**Directions for this task:**
In your copy, each line below is repeated exactly and no image appears.
......
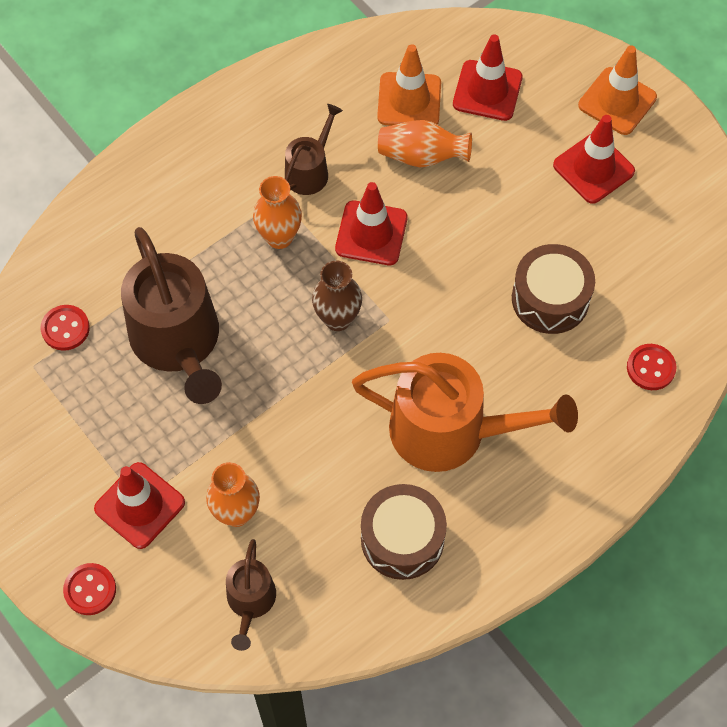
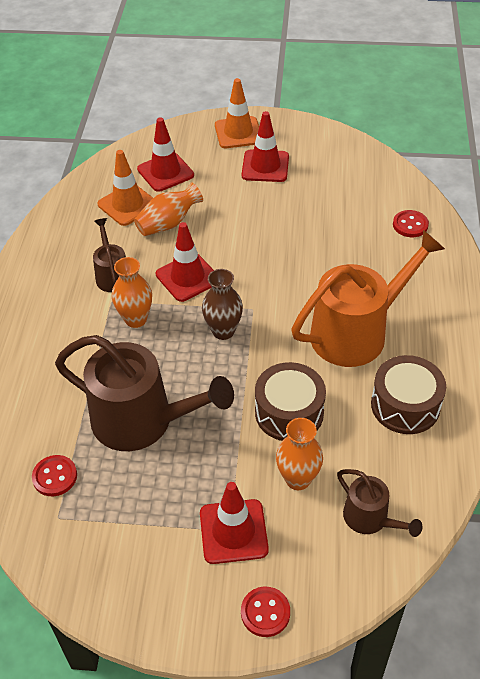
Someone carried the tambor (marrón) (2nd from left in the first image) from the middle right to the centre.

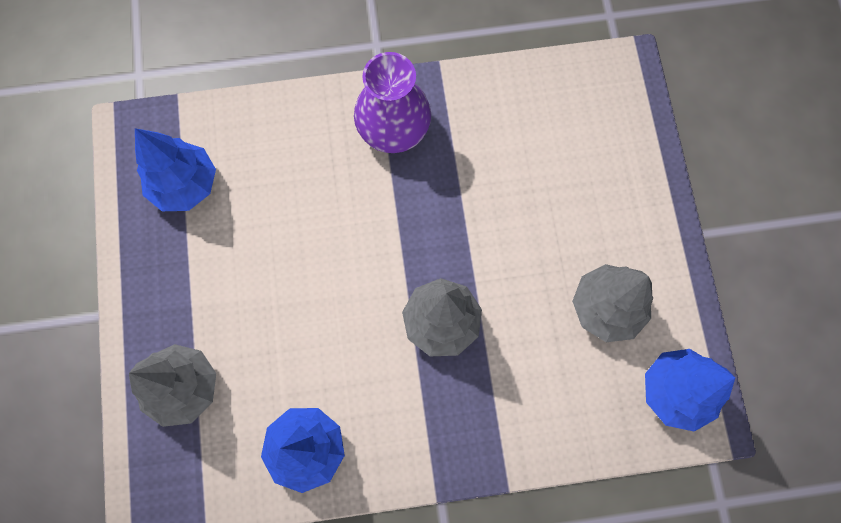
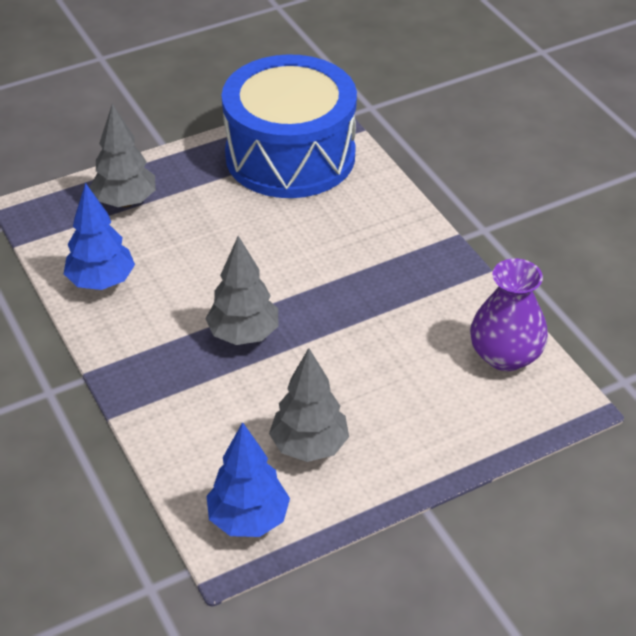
Someone swapped the árbol (azul) (1st from left) at the top left for the tambor (azul) at the top centre.
Someone carried the florero (morado) from the top centre to the middle right.

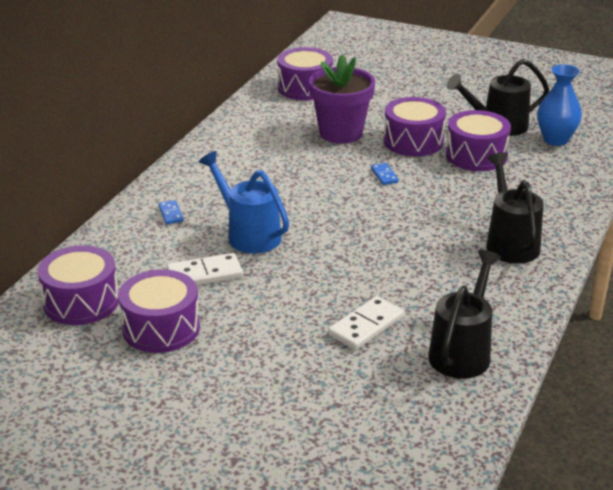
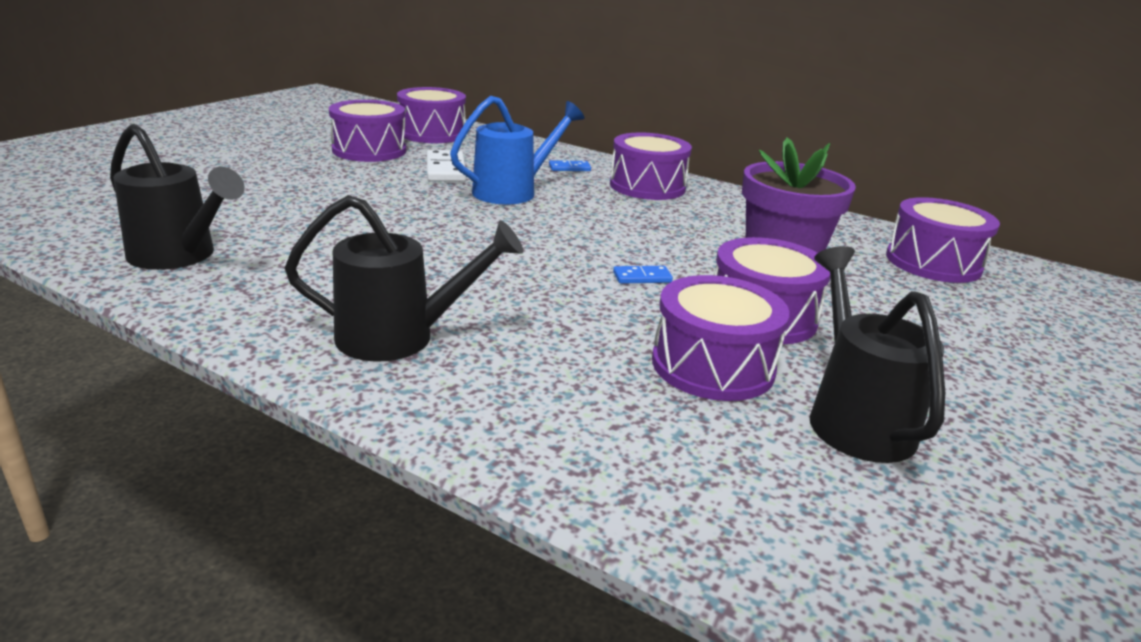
Someone took away the ficha de dominó (blanco) (2nd from left) at the centre.
Someone took away the florero (azul) at the top right.
Someone put down the tambor (morado) (3rd from left) at the top centre.

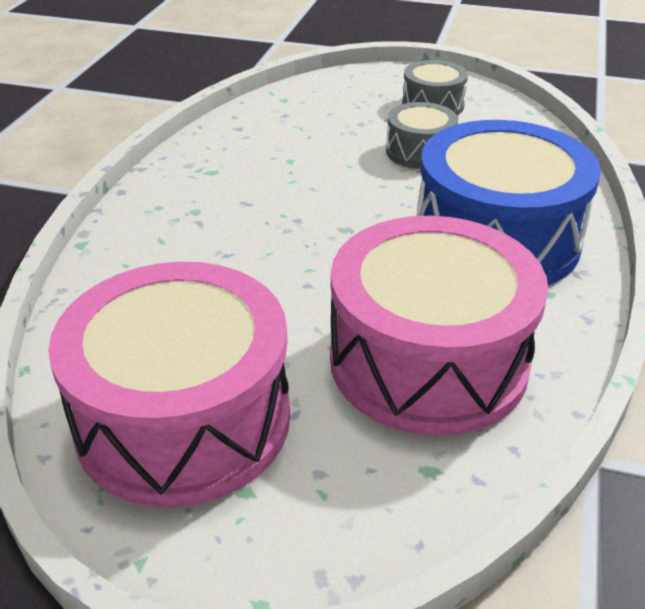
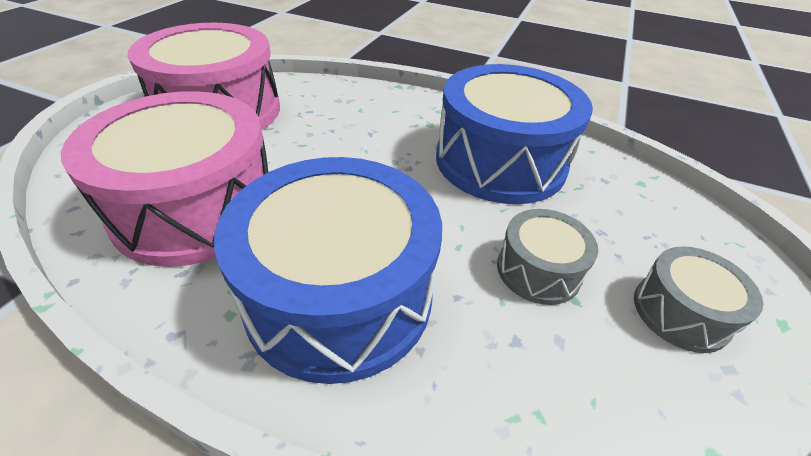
Someone put down the tambor (azul) (2nd from left) at the top centre.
......
**Task result:**
Someone carried the tambor (marrón) (2nd from left in the first image) from the middle right to the centre.

Someone swapped the árbol (azul) (1st from left) at the top left for the tambor (azul) at the top centre.
Someone carried the florero (morado) from the top centre to the middle right.

Someone took away the ficha de dominó (blanco) (2nd from left) at the centre.
Someone took away the florero (azul) at the top right.
Someone put down the tambor (morado) (3rd from left) at the top centre.

Someone put down the tambor (azul) (2nd from left) at the top centre.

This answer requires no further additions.